## Directions:
Output the records. Match them exactly.

(Source data)
Begin

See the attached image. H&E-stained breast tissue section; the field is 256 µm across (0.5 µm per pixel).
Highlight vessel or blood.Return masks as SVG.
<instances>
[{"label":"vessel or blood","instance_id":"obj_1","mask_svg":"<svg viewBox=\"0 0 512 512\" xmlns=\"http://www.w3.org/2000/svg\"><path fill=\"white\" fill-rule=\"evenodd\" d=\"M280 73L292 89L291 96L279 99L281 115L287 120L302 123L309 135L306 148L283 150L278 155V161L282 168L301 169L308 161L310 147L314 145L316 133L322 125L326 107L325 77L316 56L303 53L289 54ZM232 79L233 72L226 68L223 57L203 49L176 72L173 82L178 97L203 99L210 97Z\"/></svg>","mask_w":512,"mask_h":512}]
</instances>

End

## Answer:
See the attached image. H&E-stained breast tissue section; the field is 256 µm across (0.5 µm per pixel).
Highlight vessel or blood.Return masks as SVG.
<instances>
[{"label":"vessel or blood","instance_id":"obj_1","mask_svg":"<svg viewBox=\"0 0 512 512\" xmlns=\"http://www.w3.org/2000/svg\"><path fill=\"white\" fill-rule=\"evenodd\" d=\"M280 73L292 89L291 96L279 99L281 115L287 120L302 123L309 135L306 148L283 150L278 155V161L282 168L301 169L308 161L310 147L314 145L316 133L322 125L326 107L325 77L316 56L303 53L289 54ZM232 79L233 72L226 68L223 57L203 49L176 72L173 82L178 97L203 99L210 97Z\"/></svg>","mask_w":512,"mask_h":512}]
</instances>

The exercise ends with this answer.